» **ACTION ITEM**: Needed from the data below: all lines that contain the word "türkis".
::::::::
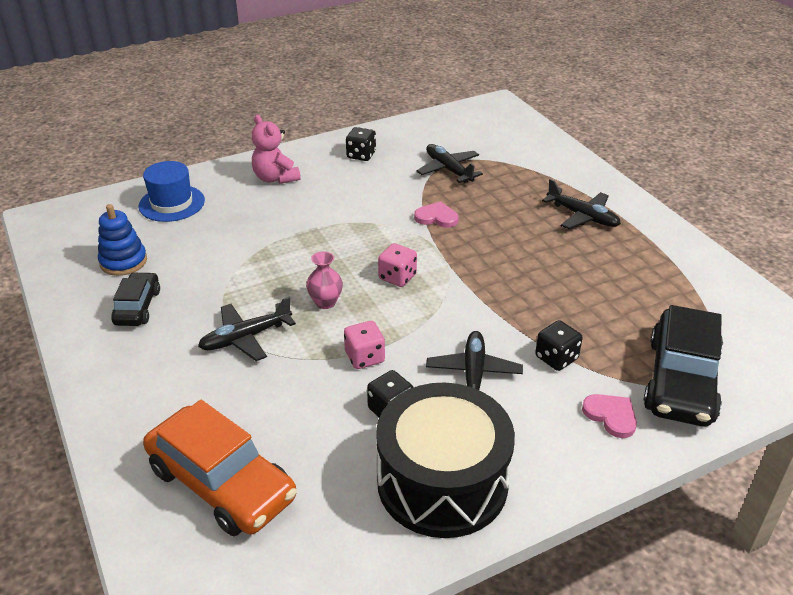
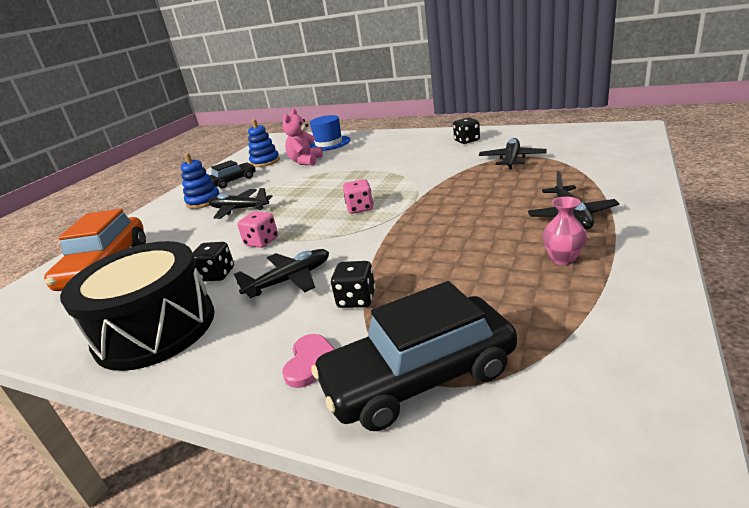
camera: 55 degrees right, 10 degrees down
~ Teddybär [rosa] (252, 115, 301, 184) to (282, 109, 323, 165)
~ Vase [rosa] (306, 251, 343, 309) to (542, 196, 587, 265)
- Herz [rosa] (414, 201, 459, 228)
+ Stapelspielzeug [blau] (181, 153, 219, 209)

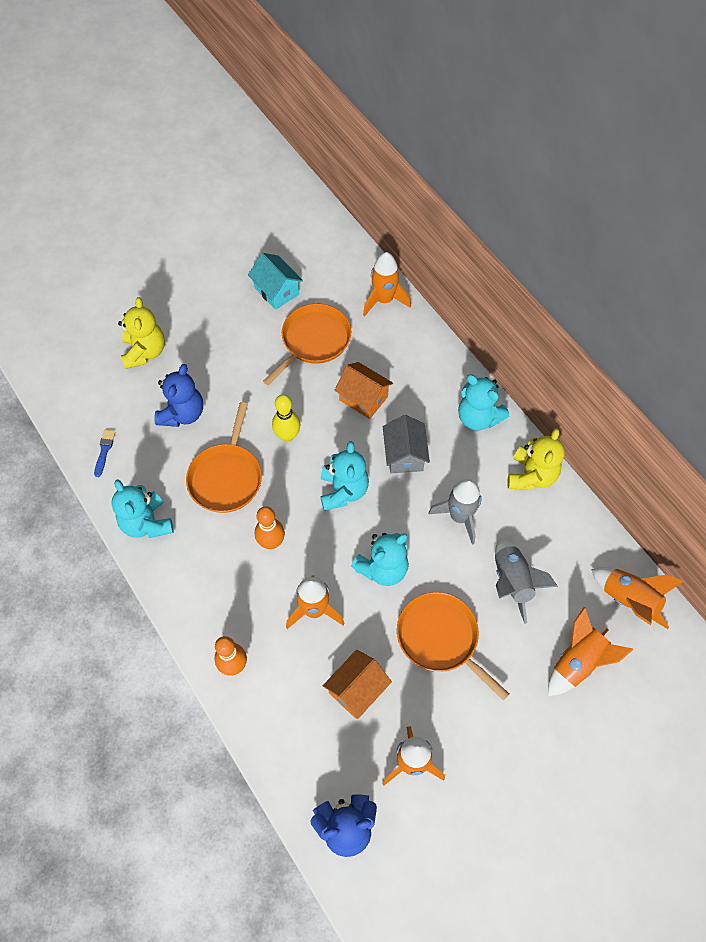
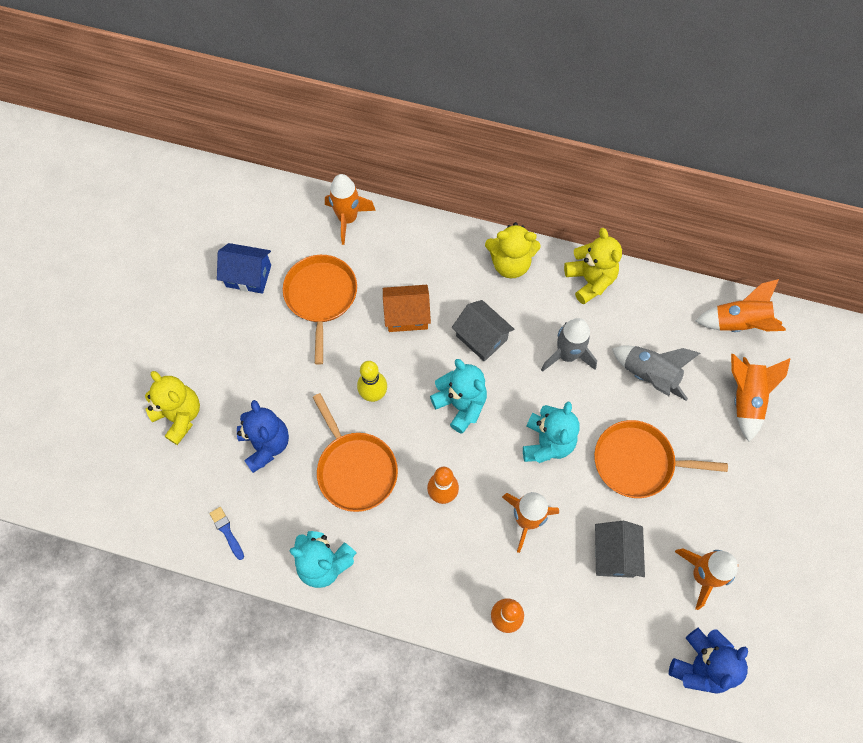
camera: 40 degrees left, 5 degrees up
~ Haus [türkis] (248, 253, 303, 310) to Haus [blau] (217, 243, 271, 294)
~ Haus [orange] (323, 650, 392, 719) to Haus [grau] (595, 521, 645, 578)
~ Teddybär [türkis] (458, 374, 509, 431) to Teddybär [gelb] (485, 222, 541, 278)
::::::::
» **EXPECTED OUTPUT**:
~ Haus [türkis] (248, 253, 303, 310) to Haus [blau] (217, 243, 271, 294)
~ Teddybär [türkis] (458, 374, 509, 431) to Teddybär [gelb] (485, 222, 541, 278)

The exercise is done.